• DATA IN THIS EXERCISE
........

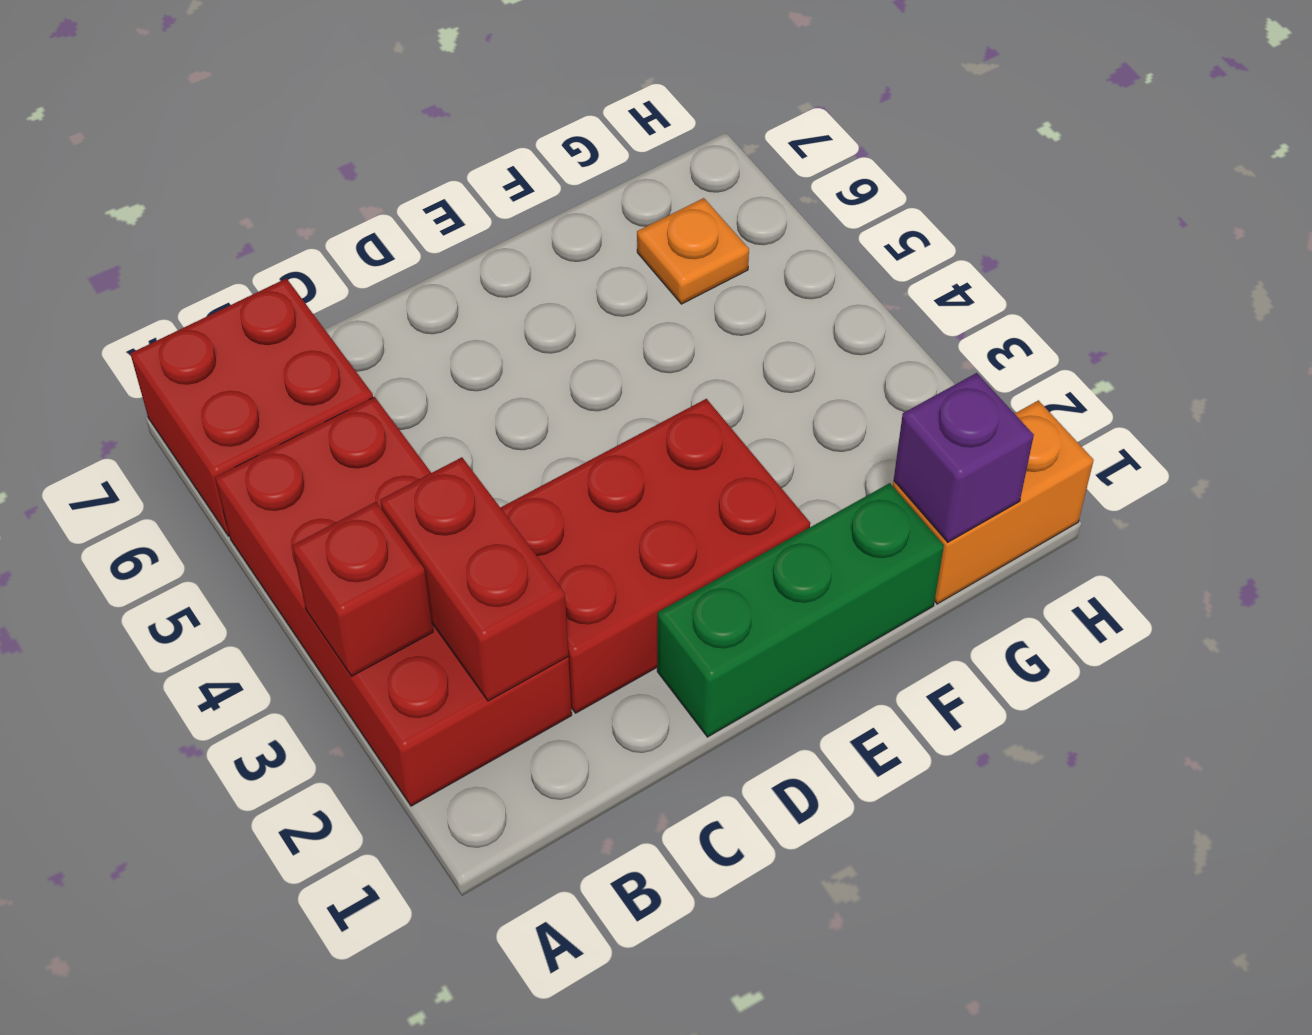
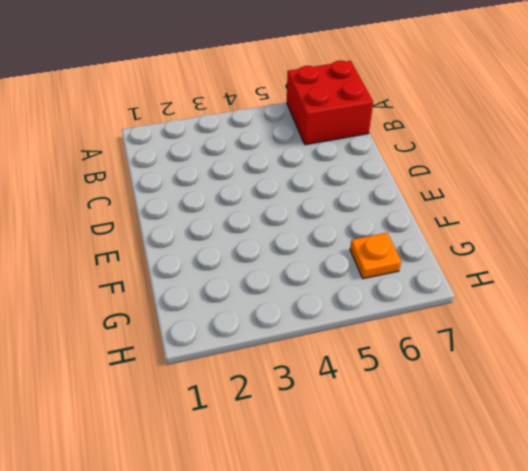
none -> red 2x4 brick [215,397,572,806]
none -> red 2x3 brick [500,399,810,713]

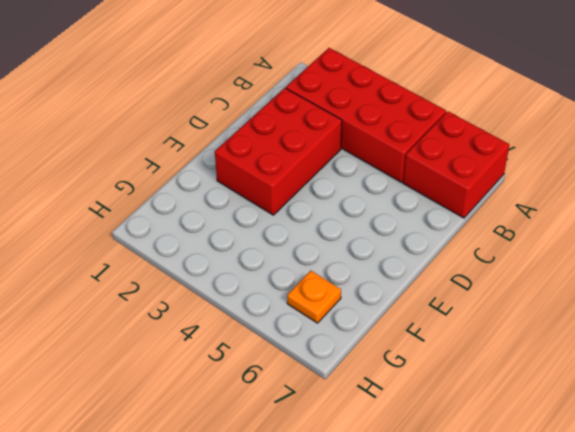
none -> green 1x3 brick [657,483,944,737]
none -> orange 1x2 brick [893,400,1094,604]

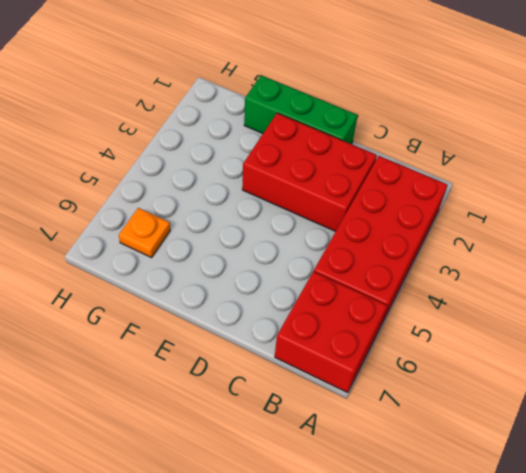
none -> orange 1x2 brick [893,400,1094,604]
none -> red 1x1 brick [292,502,433,676]

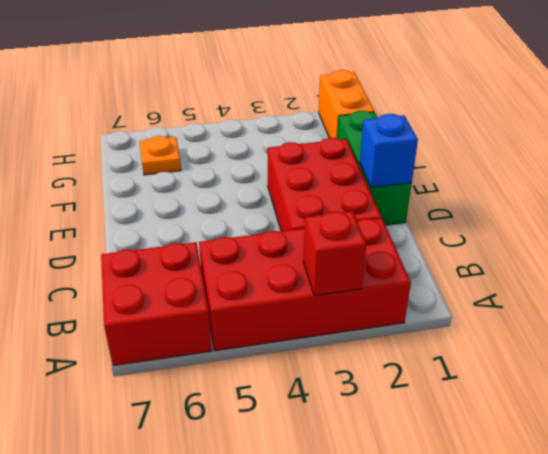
blue 1x1 brick [360,114,418,188] -> none
none -> red 1x2 brick [380,457,568,701]
none -> purple 1x1 brick [894,373,1034,542]

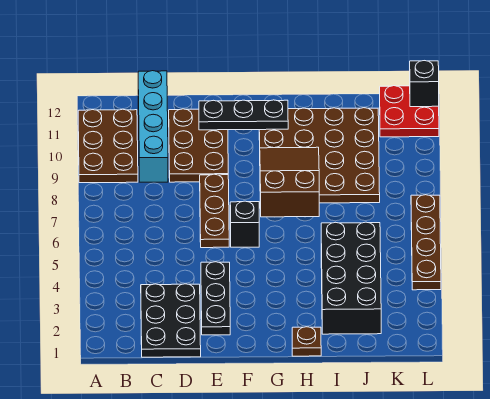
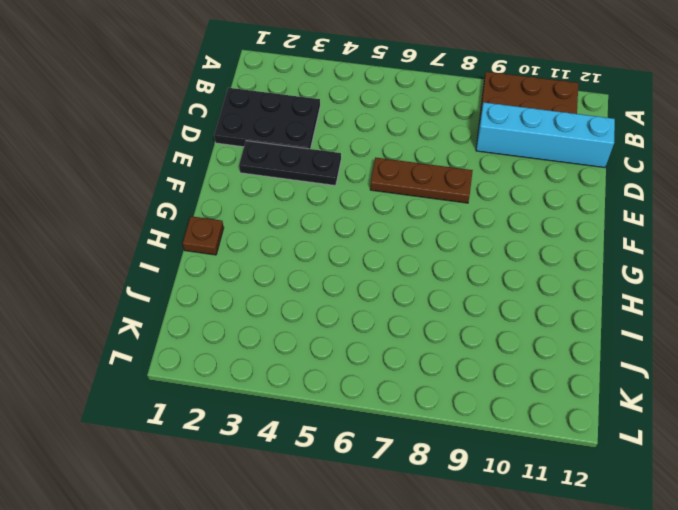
none -> brown 2x3 plate [169,109,228,182]
none -> black 1x1 brick [230,201,259,247]
none -> brown 4x4 plate [259,108,380,203]

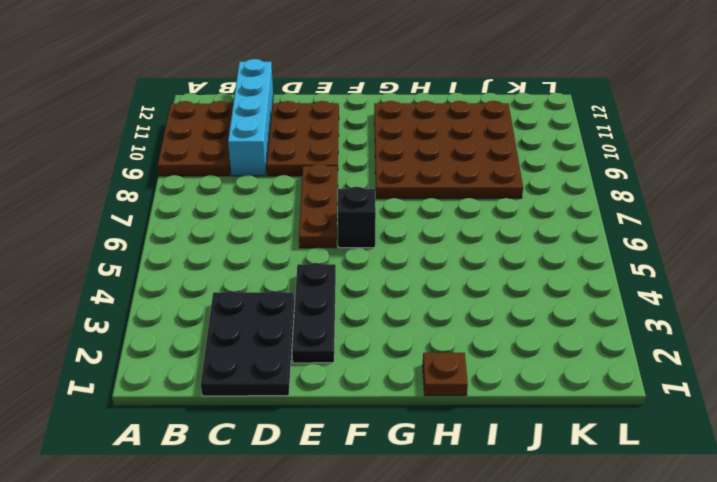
none -> black 2x4 brick [321,222,381,334]
none -> red 2x2 plate [380,86,439,137]
none -> brown 1x4 plate [411,195,441,290]

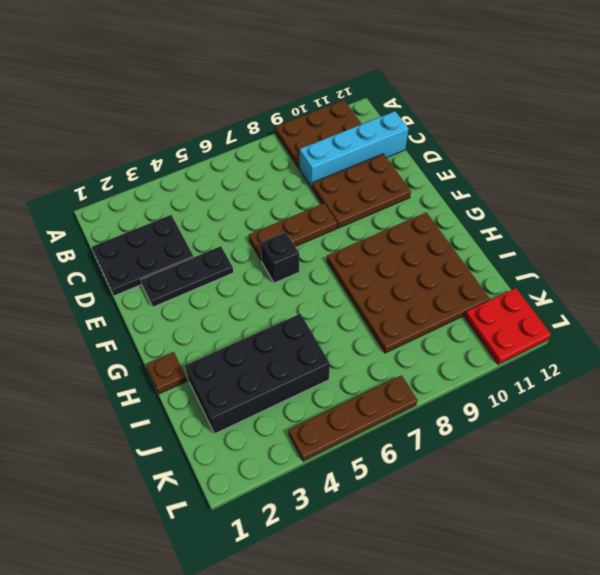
none -> black 1x3 plate [199,100,288,130]
none -> brown 2x3 slope [260,147,319,217]
none -> black 1x1 brick [410,61,439,107]

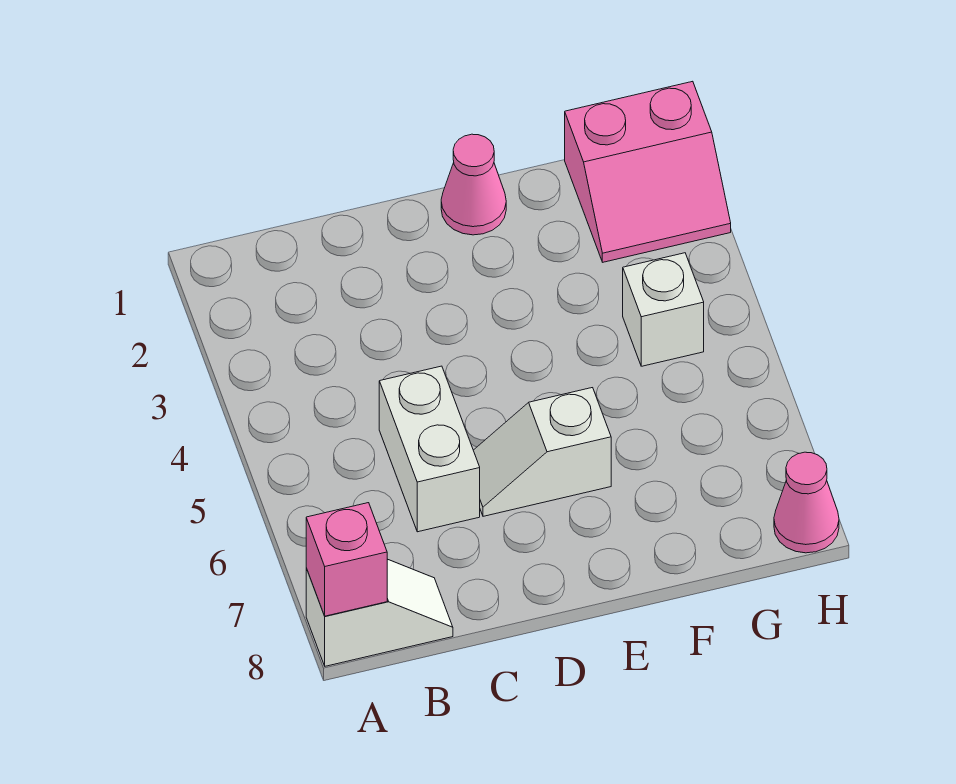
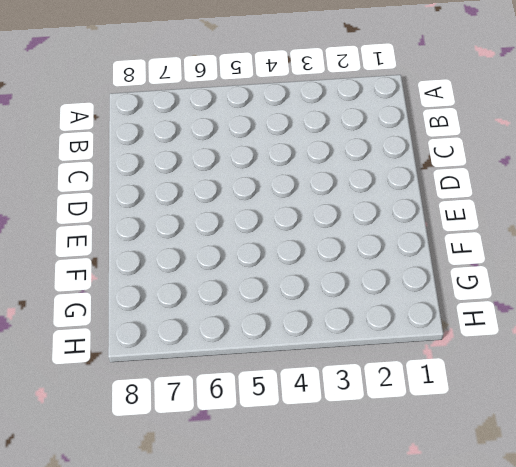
none -> white 1x2 slope [306,559,453,666]
none -> white 1x2 brick [379,366,480,532]

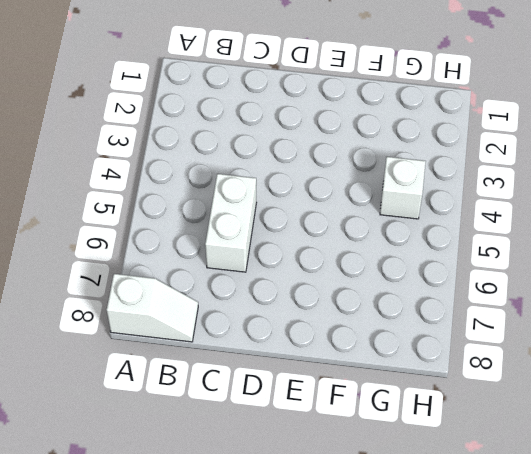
none -> white 1x2 slope [473,388,611,516]
none -> pink 1x1 cone [441,134,506,235]

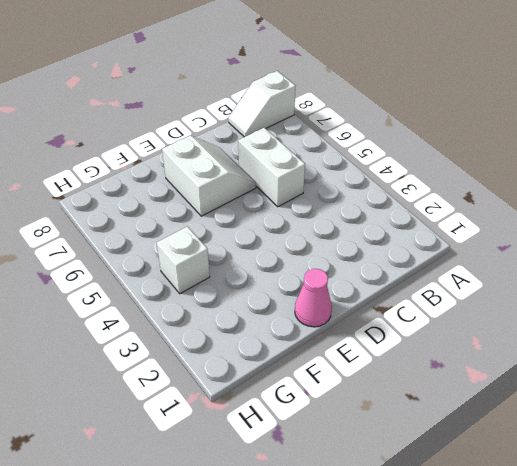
white 2x2 slope [162,136,256,216] -> white 1x2 slope [473,388,611,516]
none -> pink 2x2 slope [565,81,731,262]
none -> pink 1x1 cone [774,452,839,553]

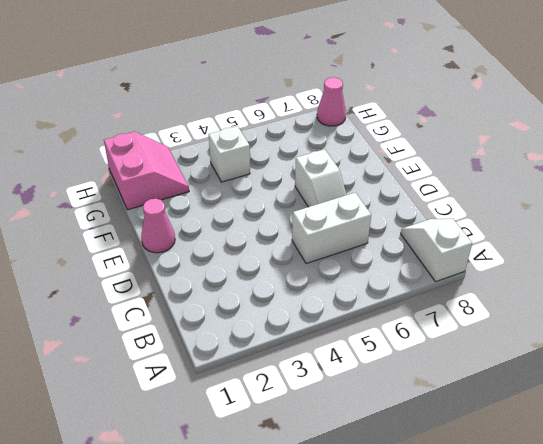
none -> pink 1x1 brick [306,503,387,616]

........

The reply is a bare number, the count of lines in these entries that hold the word "plate".

• ANSWER TO THIS EXERCISE
5